→ **What the task requires**: How many lines in these records include the string "vase"? Reply with that number alone.

→ **Source information**:
────────────────

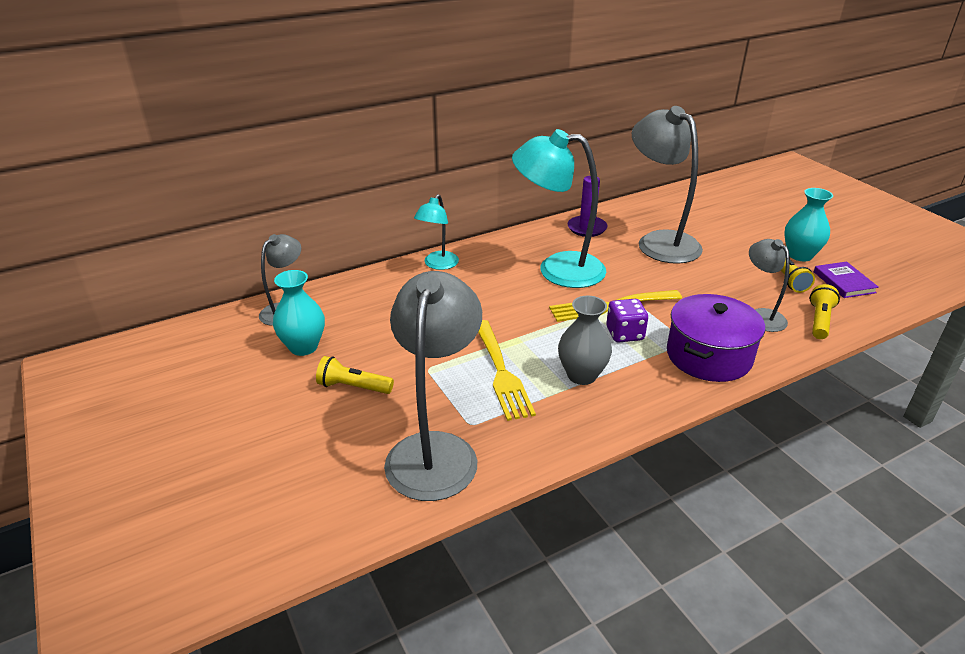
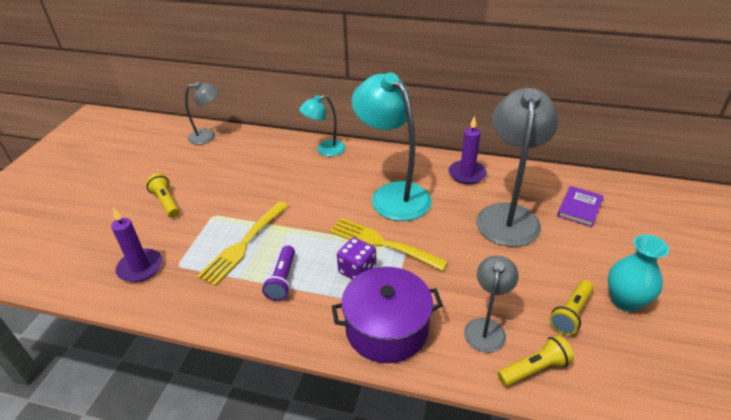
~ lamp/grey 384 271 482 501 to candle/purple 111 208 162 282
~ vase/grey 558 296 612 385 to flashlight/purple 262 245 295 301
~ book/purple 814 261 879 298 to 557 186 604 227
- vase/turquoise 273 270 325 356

────────────────

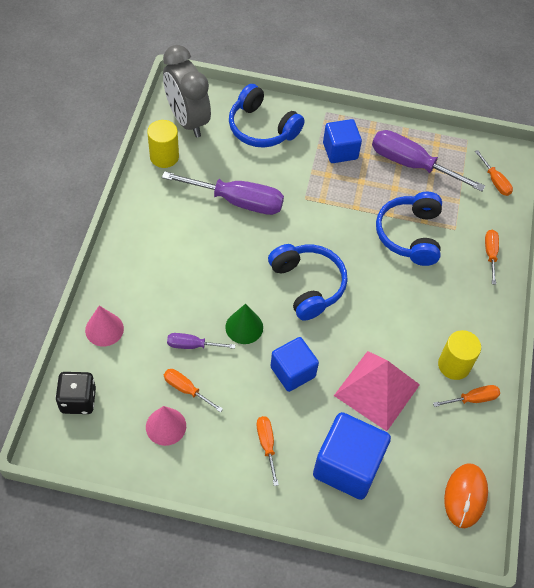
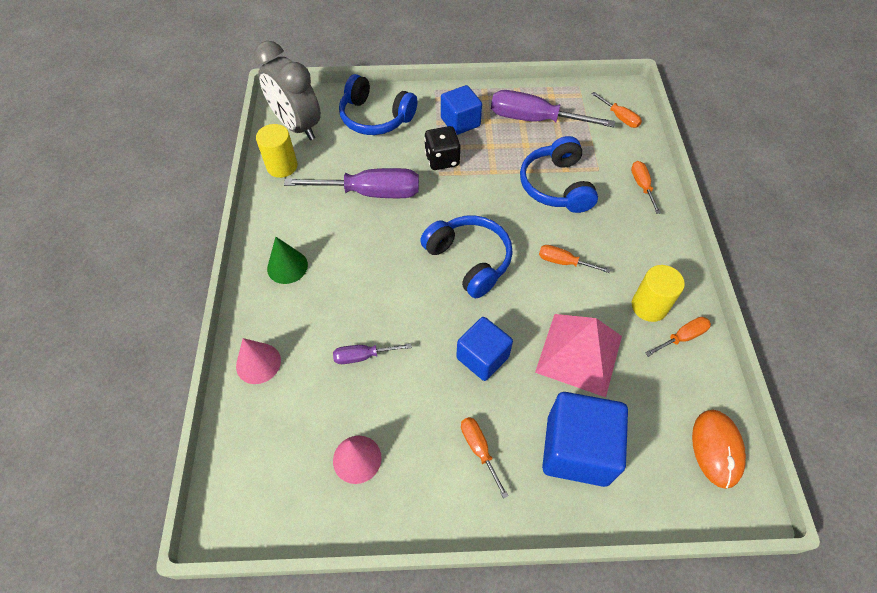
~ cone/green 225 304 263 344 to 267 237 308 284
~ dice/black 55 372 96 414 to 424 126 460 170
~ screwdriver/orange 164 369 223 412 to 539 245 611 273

────────────────

→ **Answer box**: 2